=== Begin Enclosure ===

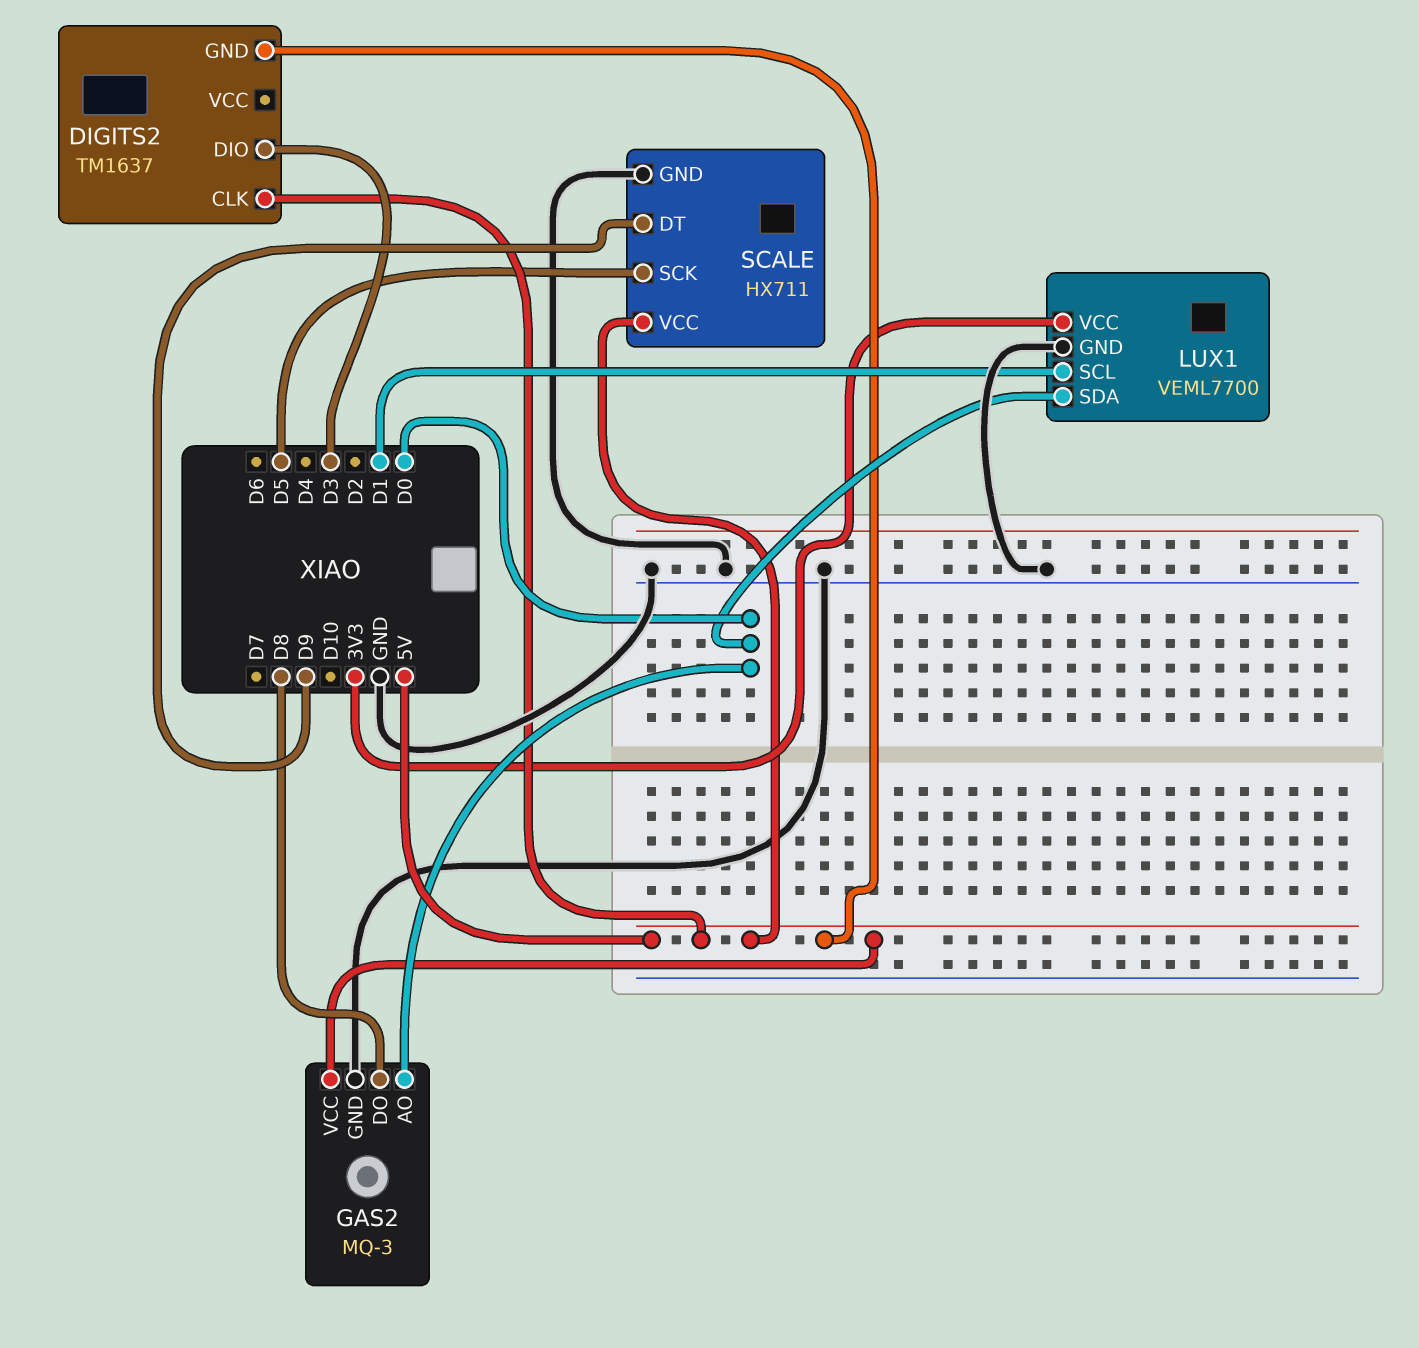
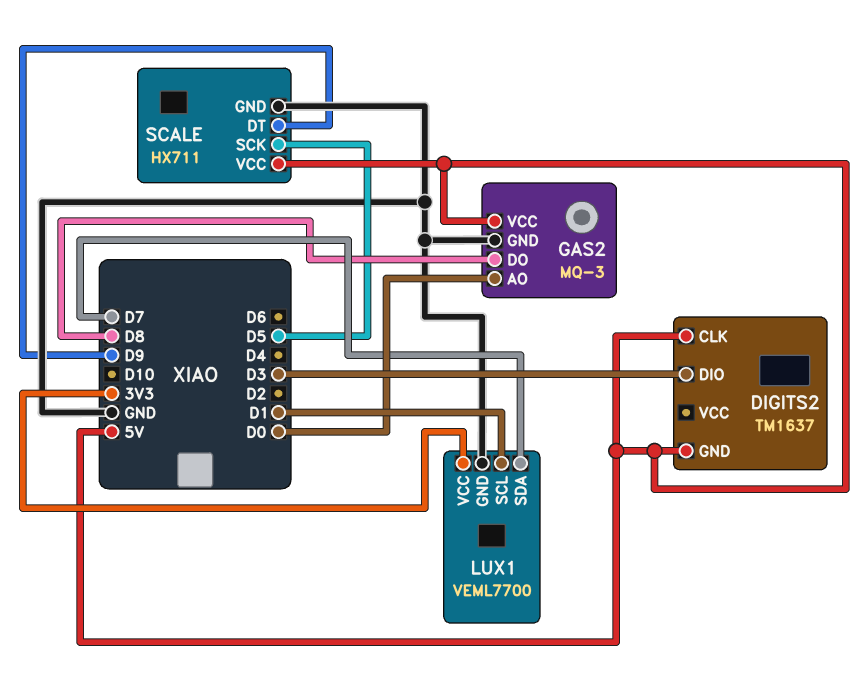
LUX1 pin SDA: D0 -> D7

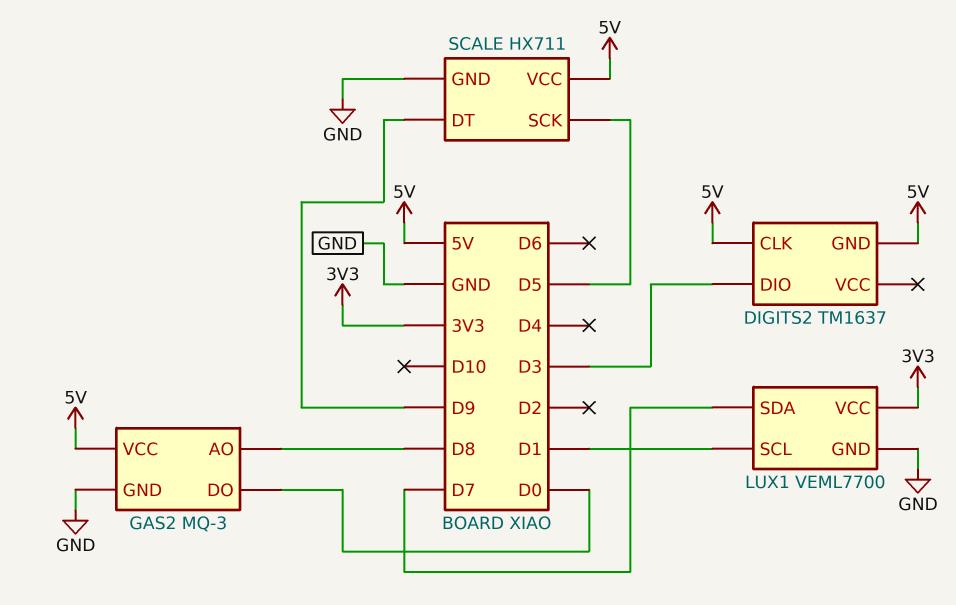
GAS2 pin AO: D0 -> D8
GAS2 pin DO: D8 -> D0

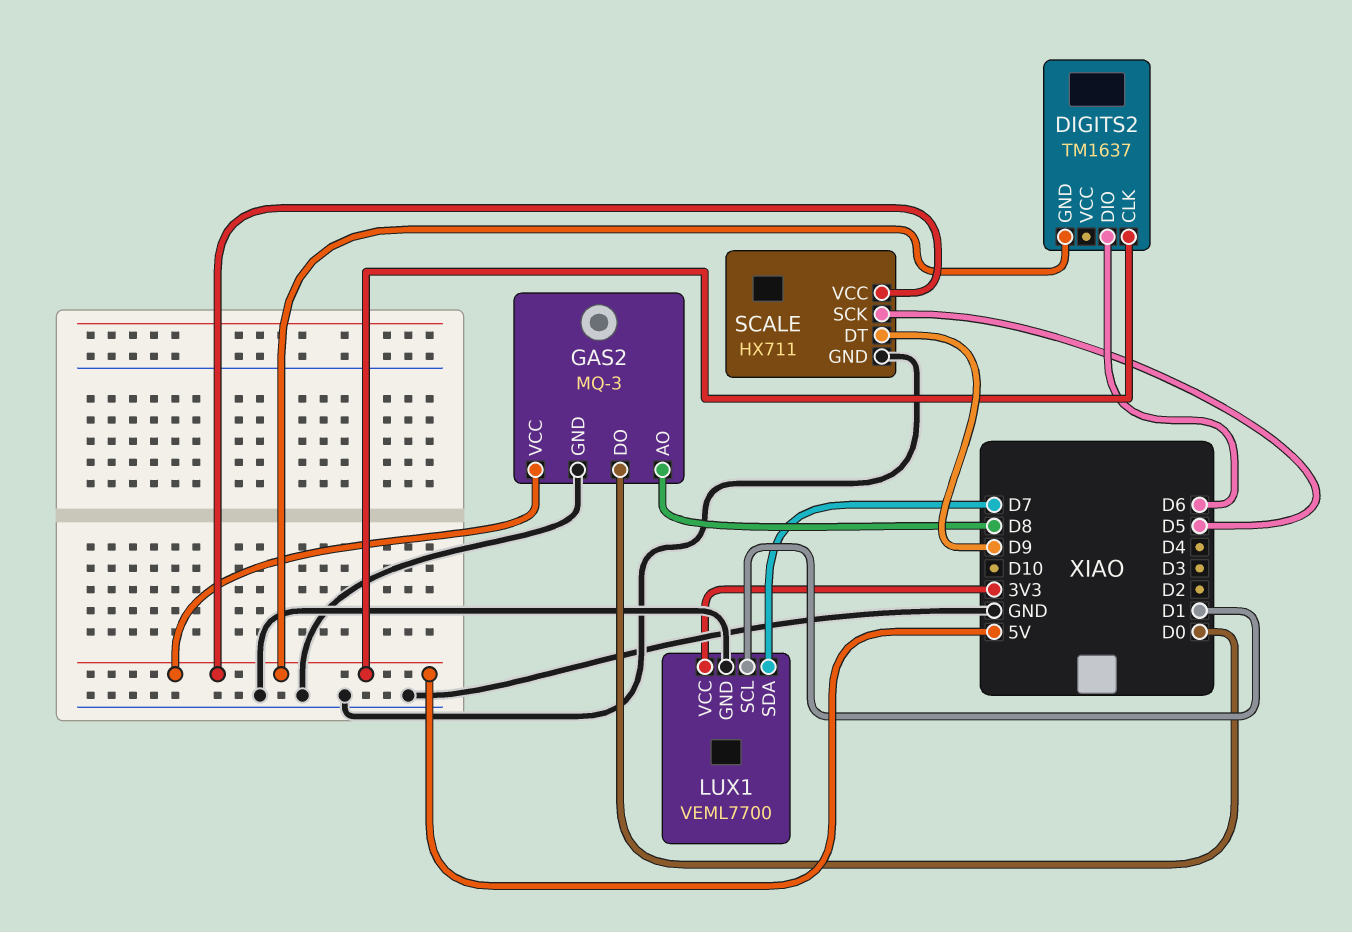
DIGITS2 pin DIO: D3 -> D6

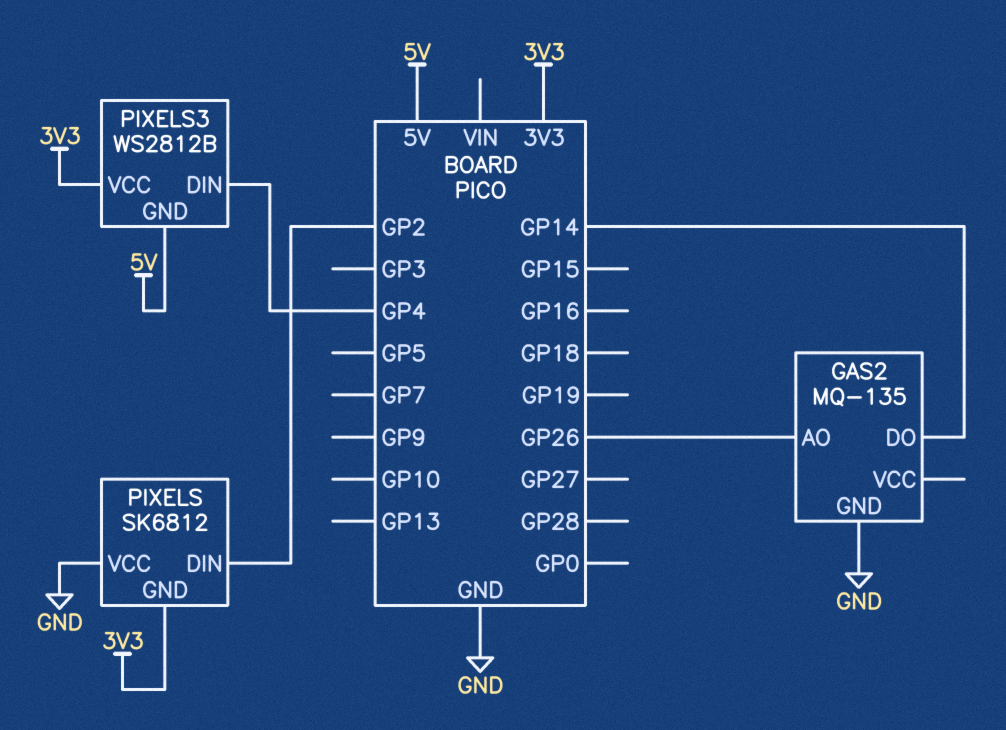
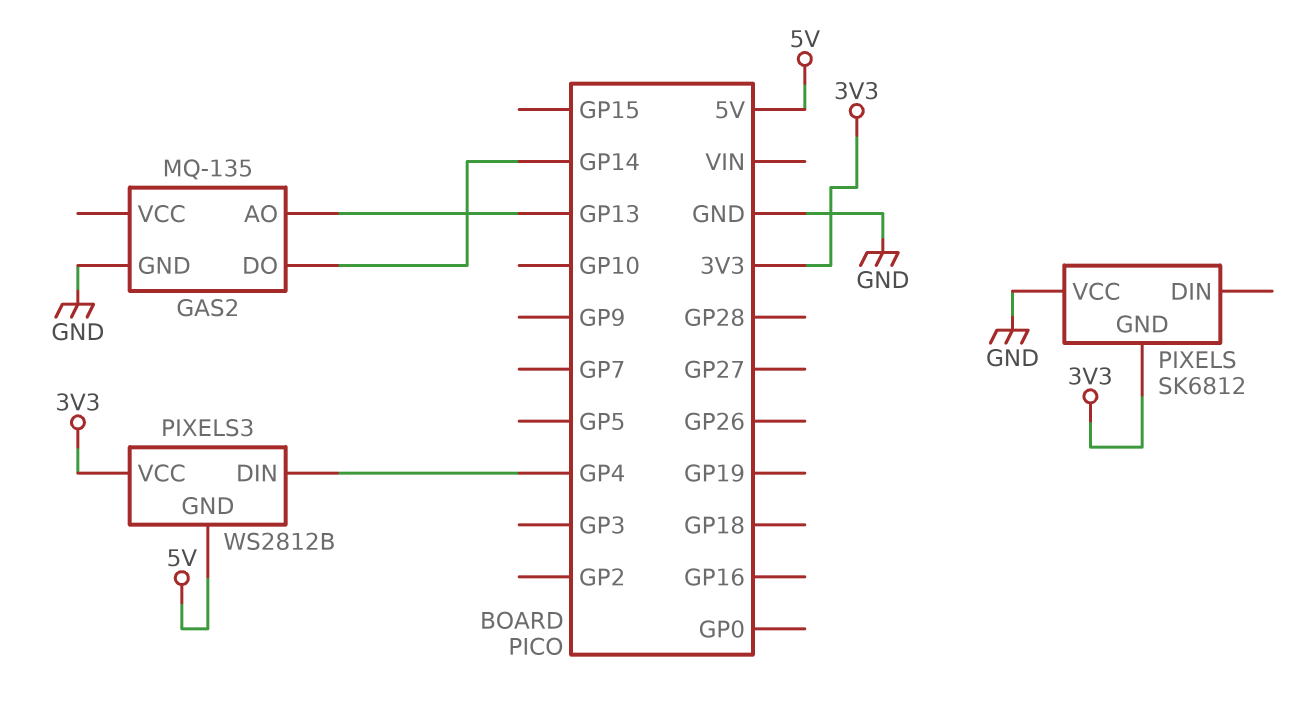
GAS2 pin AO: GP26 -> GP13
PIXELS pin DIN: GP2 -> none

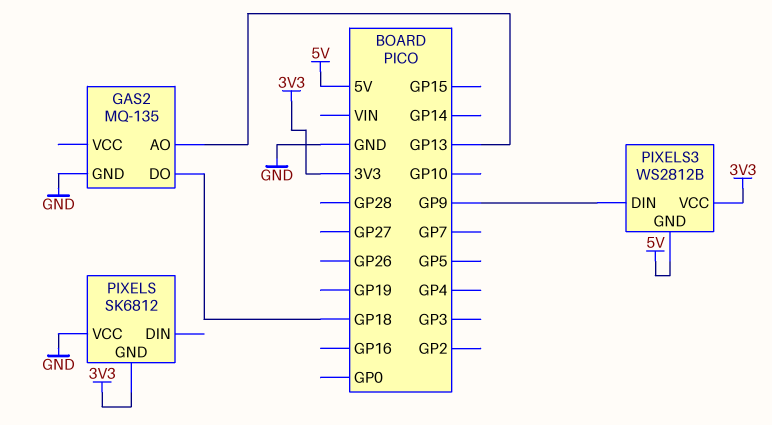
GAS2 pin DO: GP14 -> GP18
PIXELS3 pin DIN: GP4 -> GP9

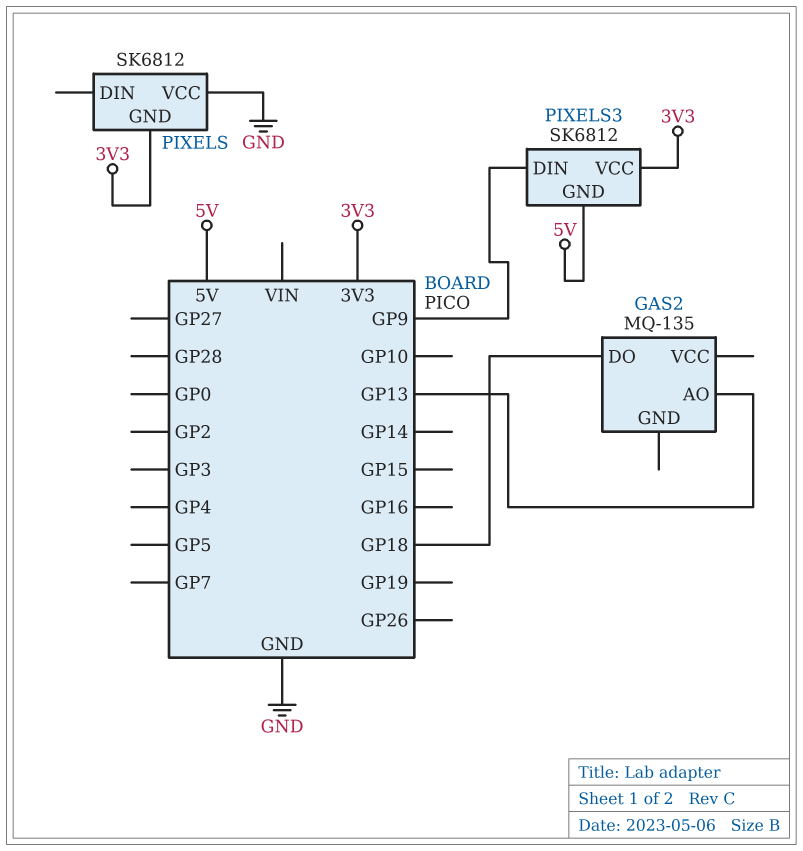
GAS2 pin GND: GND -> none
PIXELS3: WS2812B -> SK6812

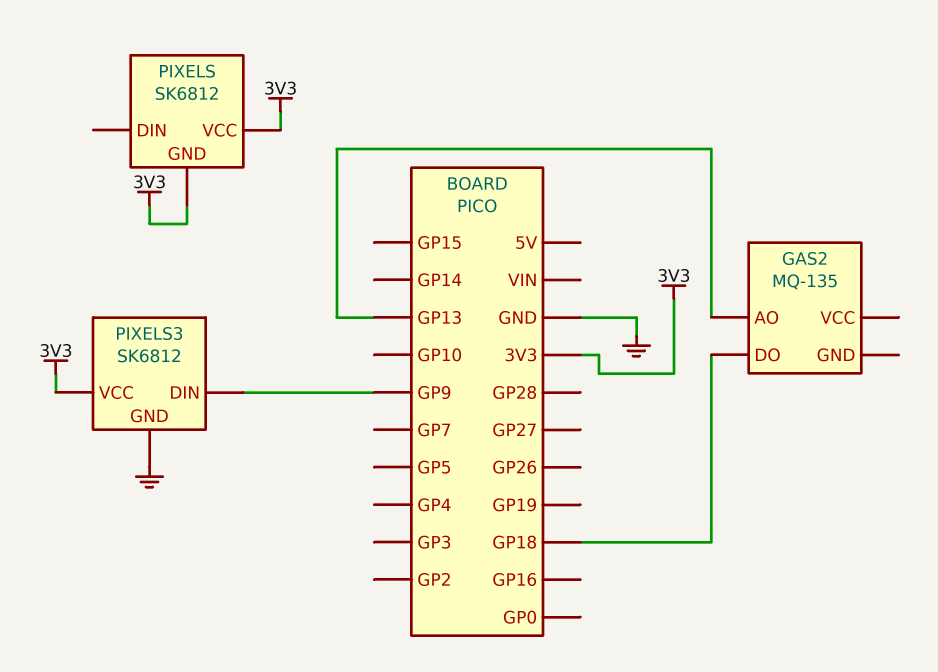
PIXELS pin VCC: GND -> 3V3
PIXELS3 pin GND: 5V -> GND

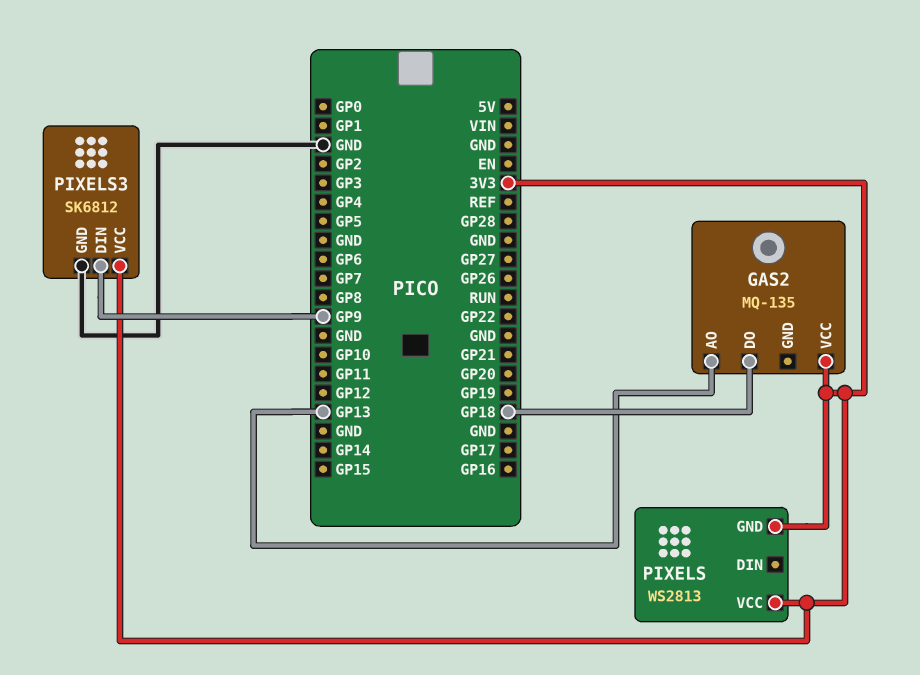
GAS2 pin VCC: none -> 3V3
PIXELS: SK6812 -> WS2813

=== End Enclosure ===

* [What you will do]
Transcribe exactly, and only, the lines from the one containing "PIXELS3: WS2812B -> SK6812" through the last line of the records above, both included; leave out the pictures.

* [Answer space]
PIXELS3: WS2812B -> SK6812

PIXELS pin VCC: GND -> 3V3
PIXELS3 pin GND: 5V -> GND

GAS2 pin VCC: none -> 3V3
PIXELS: SK6812 -> WS2813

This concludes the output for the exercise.